▶ _What is being asked_: Retype each entry below exactly. Do not carry any image over.

▶ _Dataset entries_:

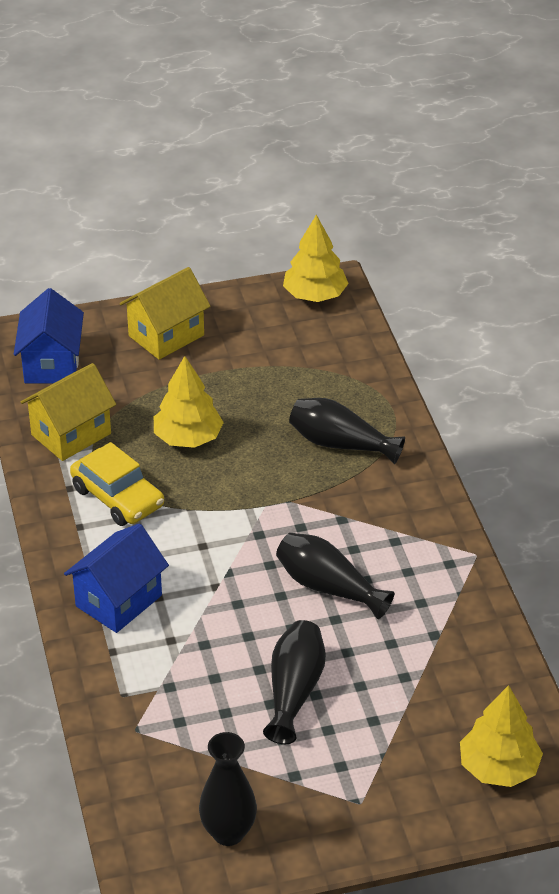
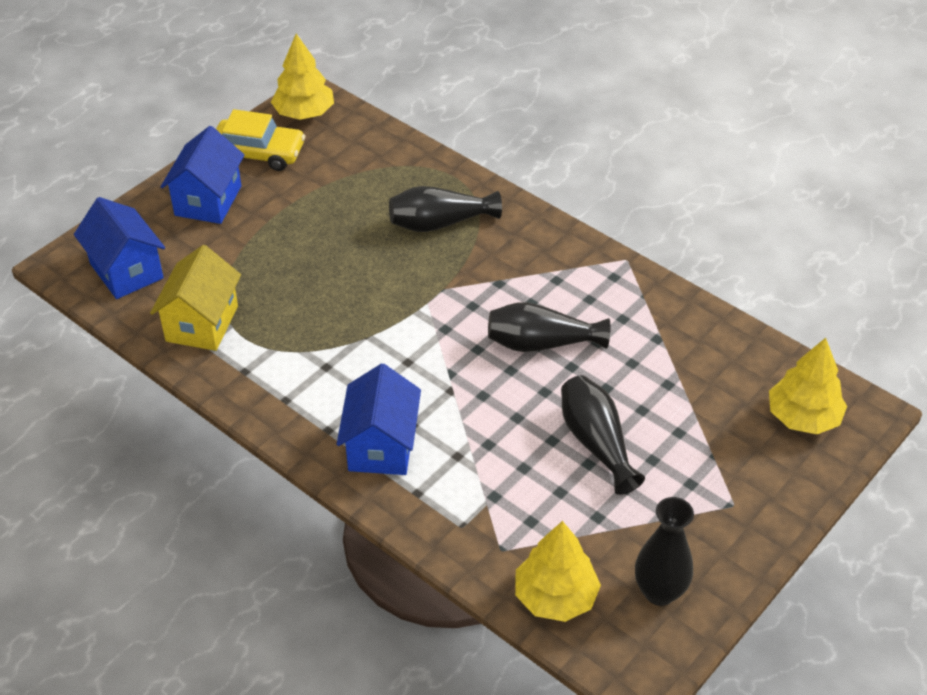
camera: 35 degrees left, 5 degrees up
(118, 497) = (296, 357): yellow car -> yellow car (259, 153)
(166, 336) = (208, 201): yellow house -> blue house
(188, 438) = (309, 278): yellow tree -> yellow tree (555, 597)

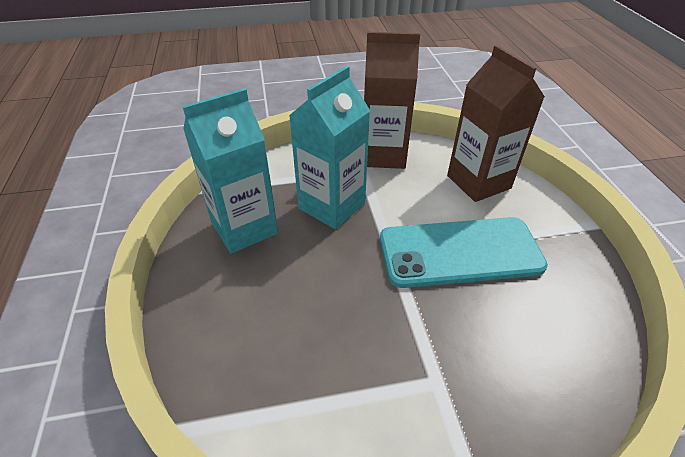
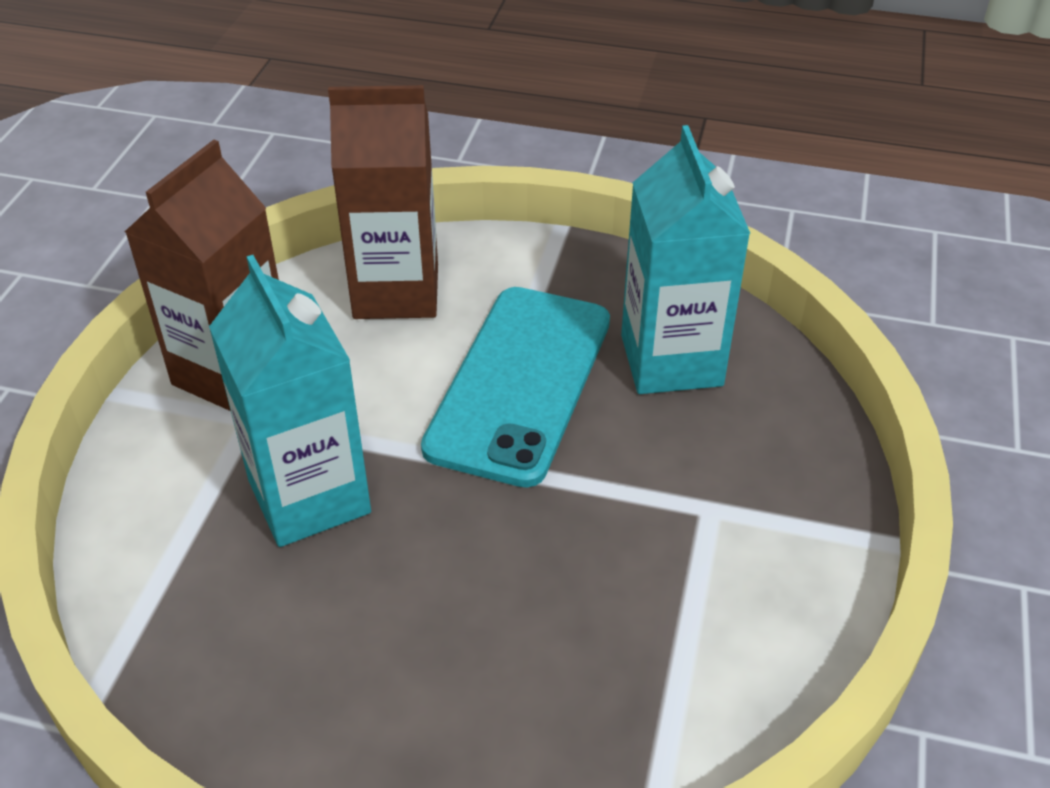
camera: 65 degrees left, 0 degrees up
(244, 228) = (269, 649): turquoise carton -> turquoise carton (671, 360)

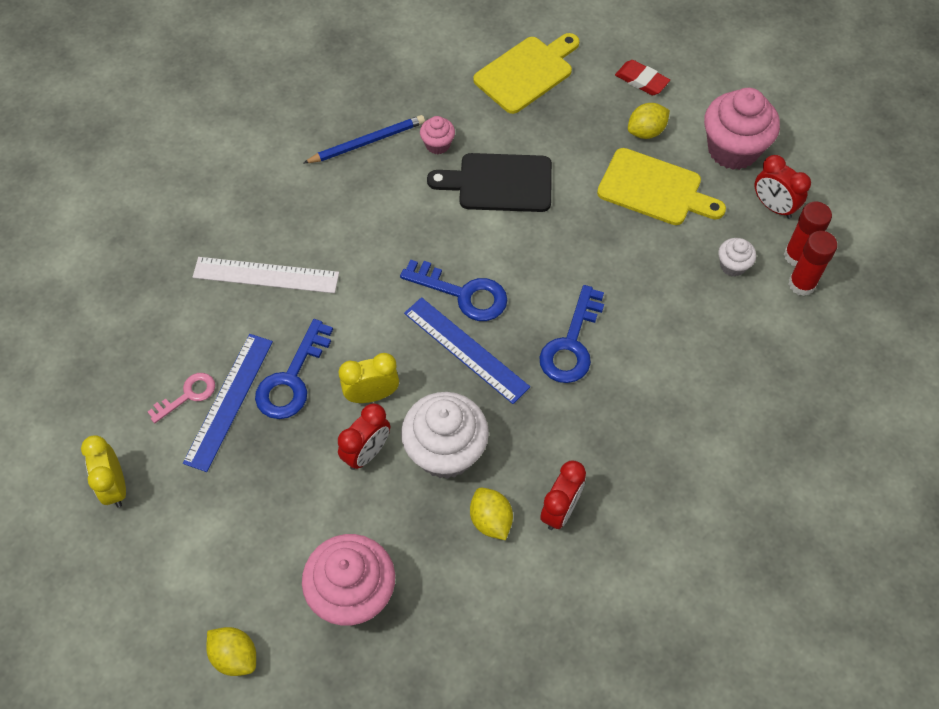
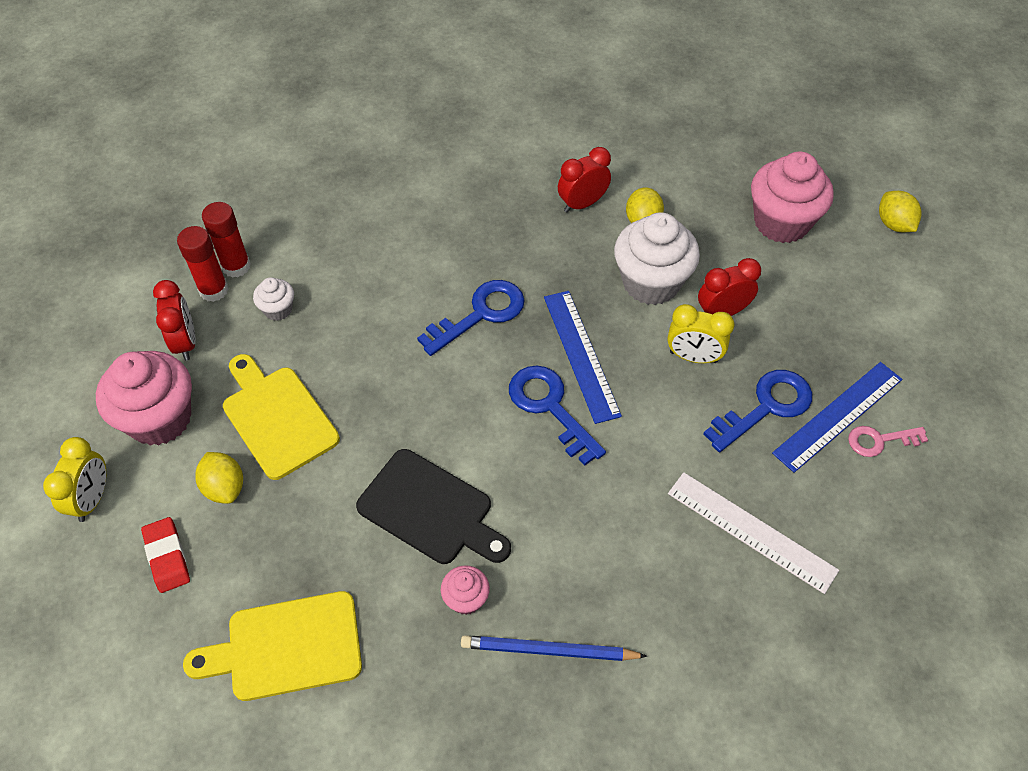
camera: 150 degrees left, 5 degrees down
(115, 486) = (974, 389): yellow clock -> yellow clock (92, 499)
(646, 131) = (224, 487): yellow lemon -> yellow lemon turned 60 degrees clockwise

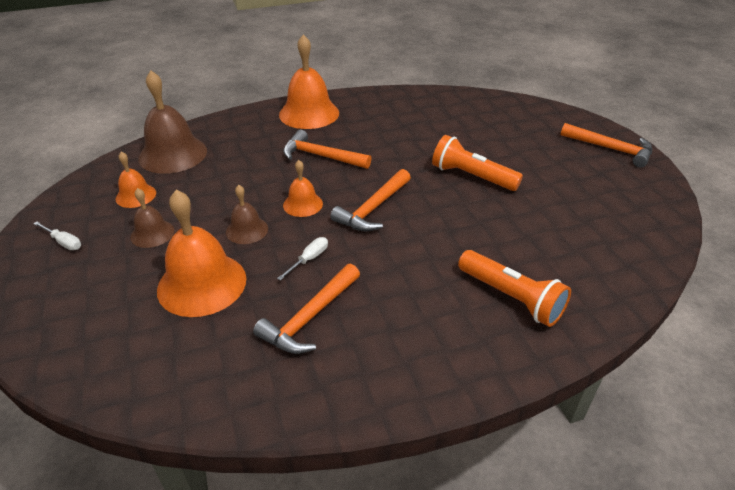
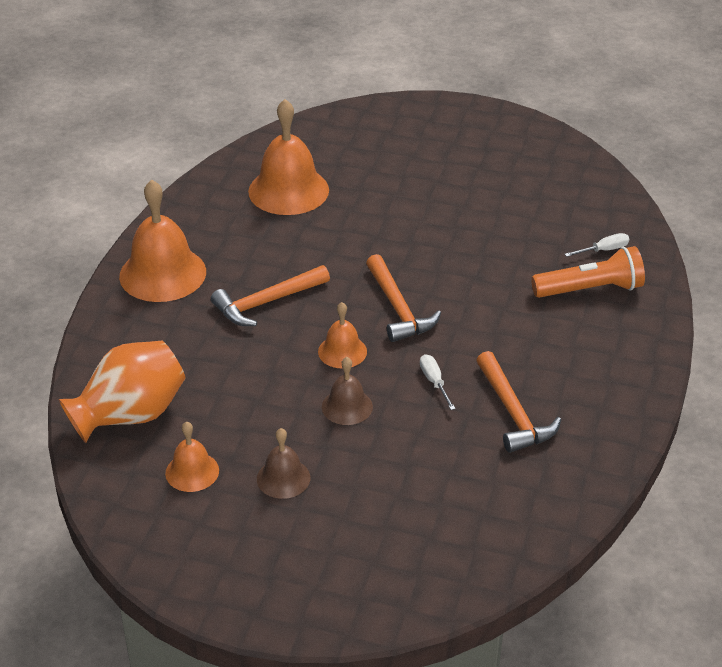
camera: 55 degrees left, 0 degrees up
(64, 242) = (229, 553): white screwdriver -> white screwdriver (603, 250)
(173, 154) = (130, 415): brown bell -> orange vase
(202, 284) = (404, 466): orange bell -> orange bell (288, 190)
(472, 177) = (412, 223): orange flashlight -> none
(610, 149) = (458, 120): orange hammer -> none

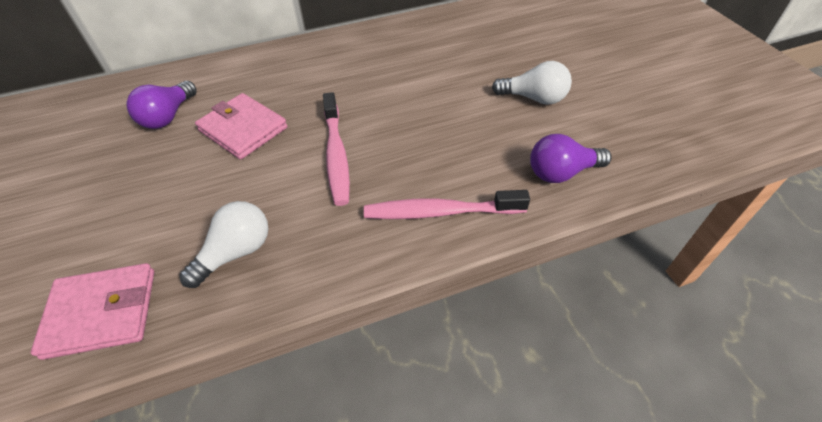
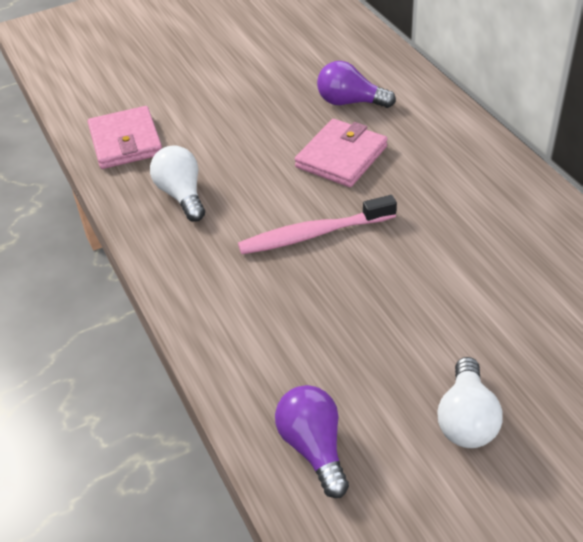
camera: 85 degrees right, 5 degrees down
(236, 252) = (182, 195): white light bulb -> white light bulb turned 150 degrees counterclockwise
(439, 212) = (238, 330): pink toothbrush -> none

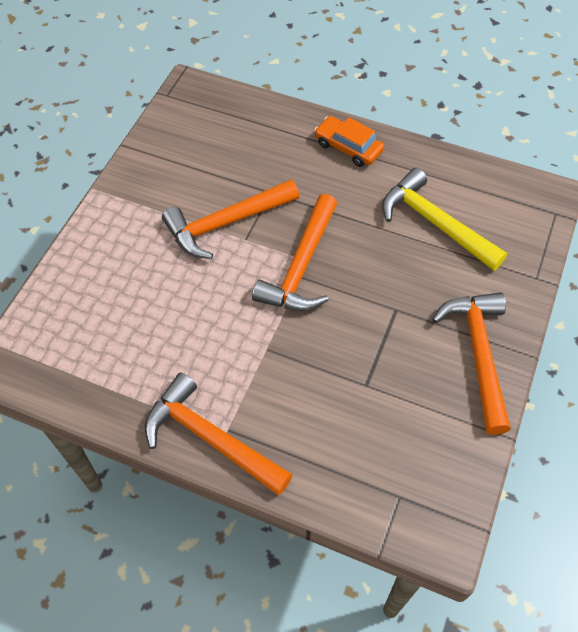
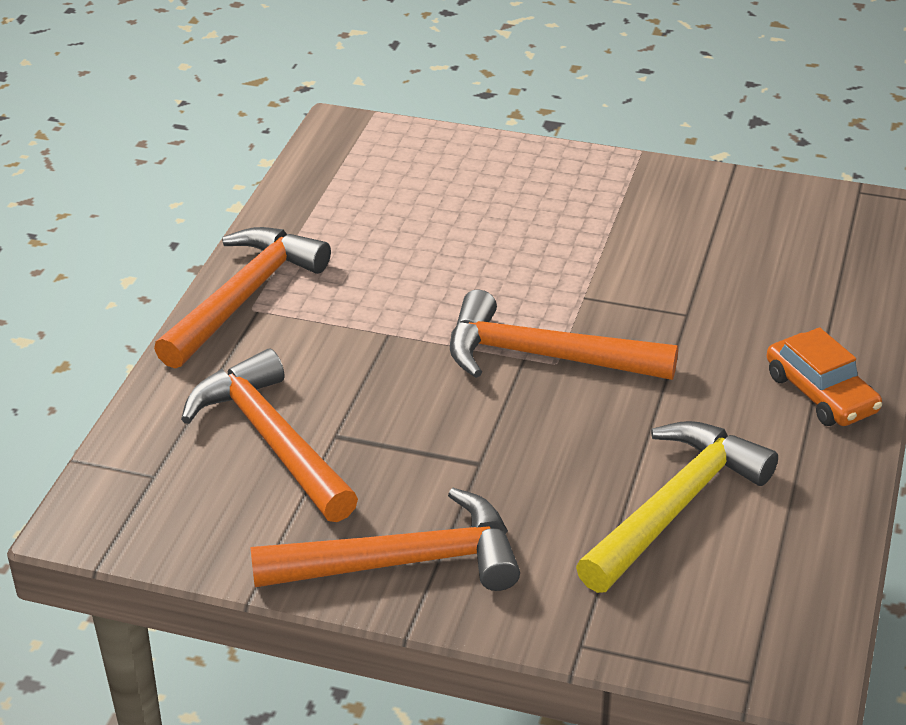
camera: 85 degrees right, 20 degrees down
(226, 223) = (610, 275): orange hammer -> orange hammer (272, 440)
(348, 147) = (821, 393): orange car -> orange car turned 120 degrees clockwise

▶ _Exercise solution_:
camera: 35 degrees left, 5 degrees up
(118, 497) = (296, 357): yellow car -> yellow car (259, 153)
(166, 336) = (208, 201): yellow house -> blue house
(188, 438) = (309, 278): yellow tree -> yellow tree (555, 597)

camera: 65 degrees left, 0 degrees up
(244, 228) = (269, 649): turquoise carton -> turquoise carton (671, 360)

camera: 150 degrees left, 5 degrees down
(115, 486) = (974, 389): yellow clock -> yellow clock (92, 499)
(646, 131) = (224, 487): yellow lemon -> yellow lemon turned 60 degrees clockwise

camera: 55 degrees left, 0 degrees up
(64, 242) = (229, 553): white screwdriver -> white screwdriver (603, 250)
(173, 154) = (130, 415): brown bell -> orange vase
(202, 284) = (404, 466): orange bell -> orange bell (288, 190)
(472, 177) = (412, 223): orange flashlight -> none
(610, 149) = (458, 120): orange hammer -> none

camera: 85 degrees right, 5 degrees down
(236, 252) = (182, 195): white light bulb -> white light bulb turned 150 degrees counterclockwise
(439, 212) = (238, 330): pink toothbrush -> none

camera: 85 degrees right, 20 degrees down
(226, 223) = (610, 275): orange hammer -> orange hammer (272, 440)
(348, 147) = (821, 393): orange car -> orange car turned 120 degrees clockwise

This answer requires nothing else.